◆ **What you are asked to do**
All of the data below must be reproduced word for word, but without its images.

◆ **Data to examine**
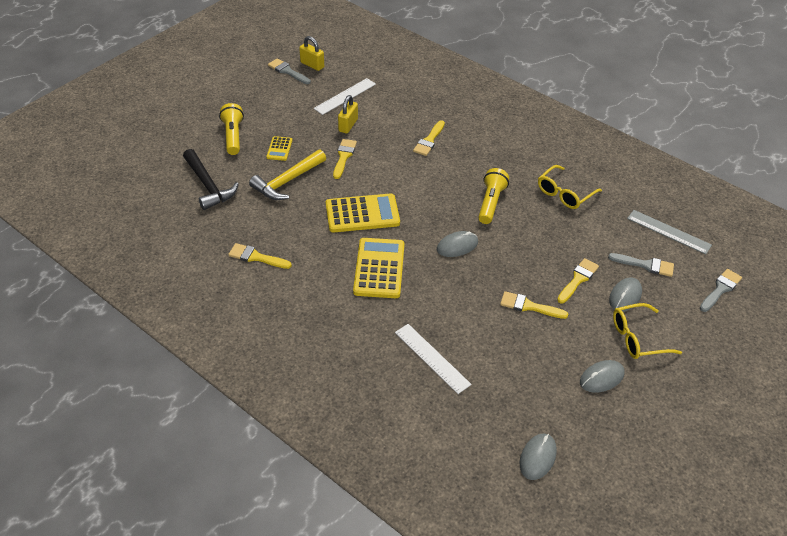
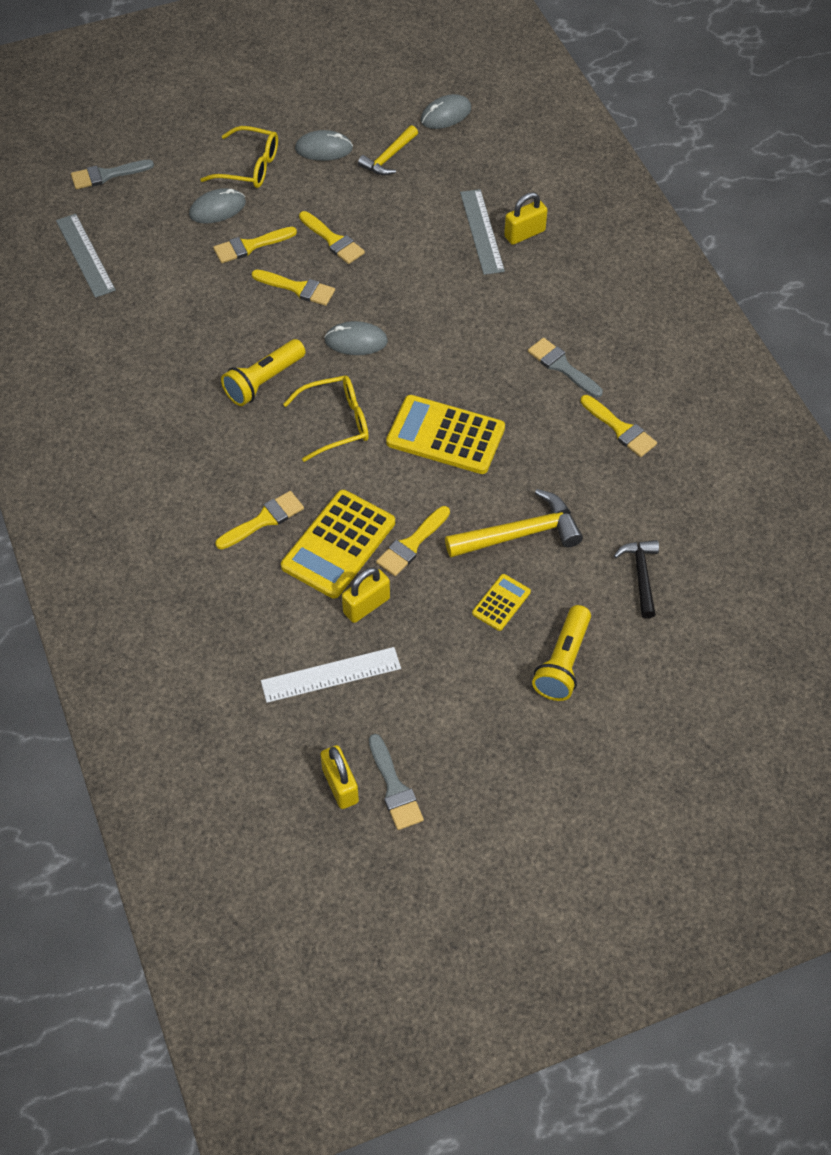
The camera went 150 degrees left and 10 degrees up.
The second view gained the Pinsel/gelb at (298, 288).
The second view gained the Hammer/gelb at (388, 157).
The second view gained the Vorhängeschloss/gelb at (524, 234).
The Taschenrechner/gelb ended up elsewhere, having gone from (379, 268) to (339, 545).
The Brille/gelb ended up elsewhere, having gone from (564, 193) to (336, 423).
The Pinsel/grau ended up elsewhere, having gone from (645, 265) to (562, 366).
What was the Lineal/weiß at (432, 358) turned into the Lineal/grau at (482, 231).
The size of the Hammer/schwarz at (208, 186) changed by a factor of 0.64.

◆ **Reply**
The camera went 150 degrees left and 10 degrees up.
The second view gained the Pinsel/gelb at (298, 288).
The second view gained the Hammer/gelb at (388, 157).
The second view gained the Vorhängeschloss/gelb at (524, 234).
The Taschenrechner/gelb ended up elsewhere, having gone from (379, 268) to (339, 545).
The Brille/gelb ended up elsewhere, having gone from (564, 193) to (336, 423).
The Pinsel/grau ended up elsewhere, having gone from (645, 265) to (562, 366).
What was the Lineal/weiß at (432, 358) turned into the Lineal/grau at (482, 231).
The size of the Hammer/schwarz at (208, 186) changed by a factor of 0.64.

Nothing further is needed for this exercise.